- **TASK PROMPT**: Below are the entries; give again exactly the lines from the one mentioning "blue carton: 1 -> 3" through the one mentioning "turquoise marker: 2 -> 1", inclusive.

- **DATA RECORDS**:
※
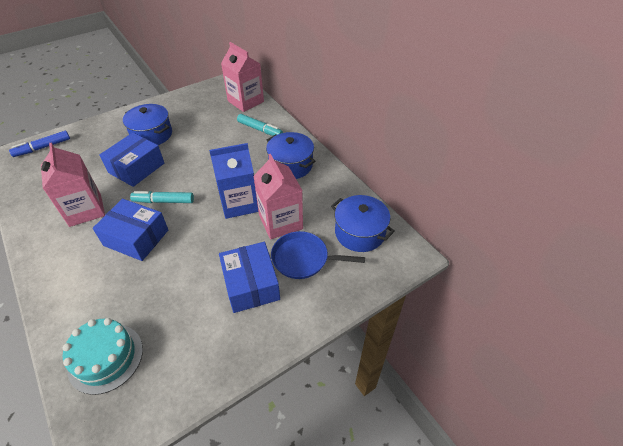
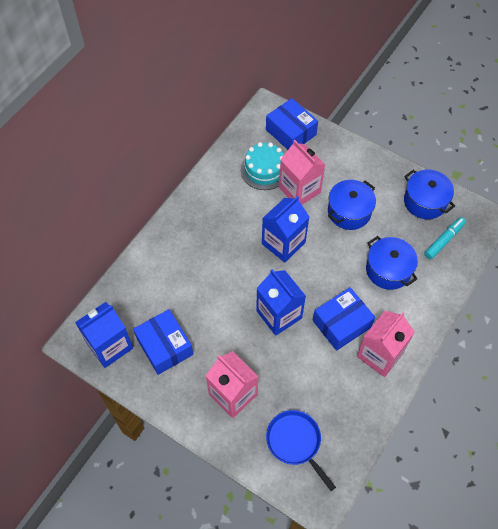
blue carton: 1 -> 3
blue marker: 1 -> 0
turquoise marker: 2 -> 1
※
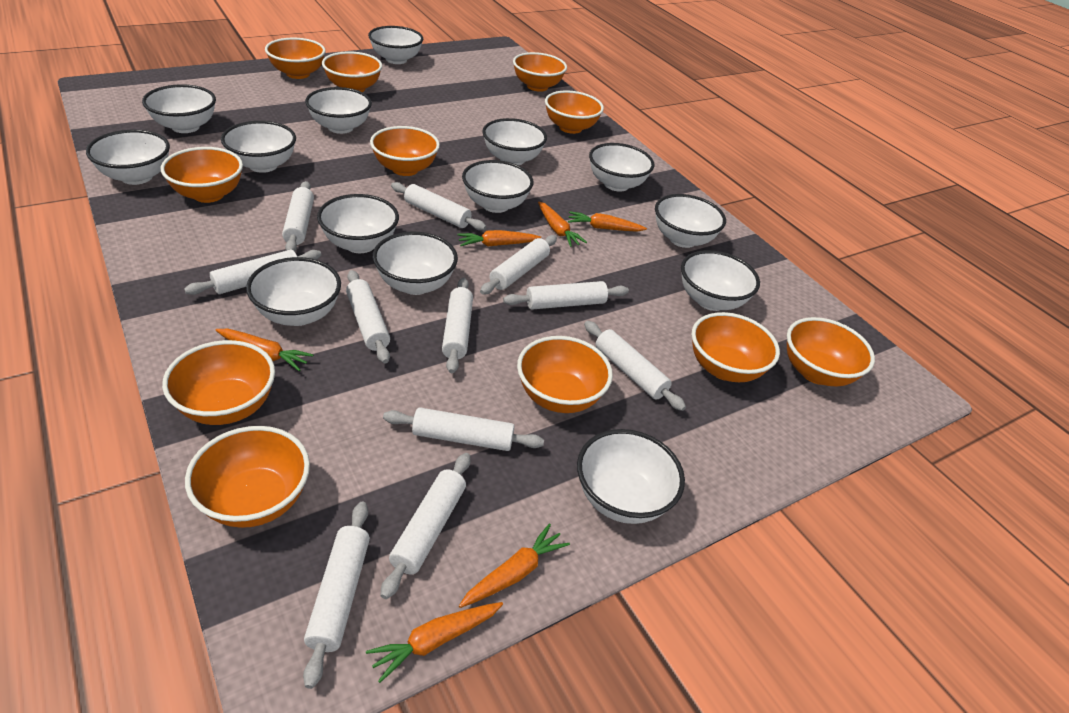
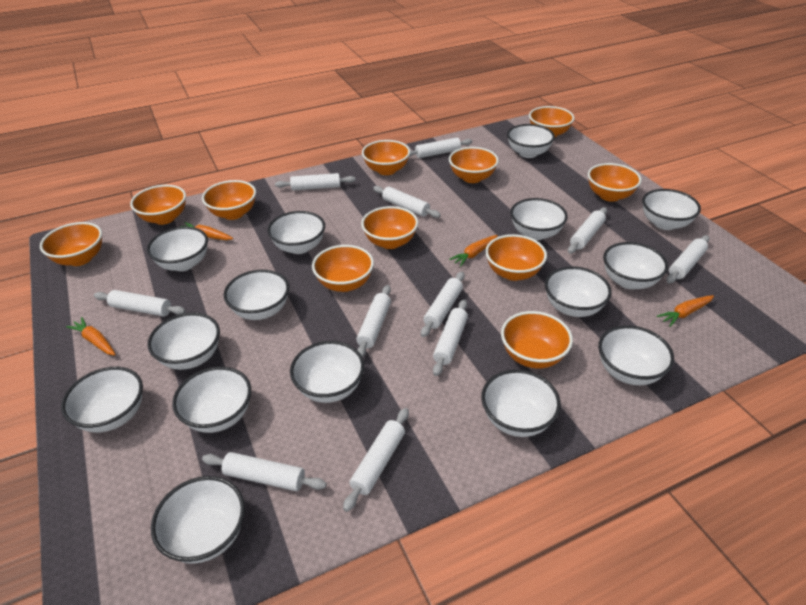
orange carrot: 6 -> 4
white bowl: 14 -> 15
※
- **ANSWER TO THE EXERCISE**:
blue carton: 1 -> 3
blue marker: 1 -> 0
turquoise marker: 2 -> 1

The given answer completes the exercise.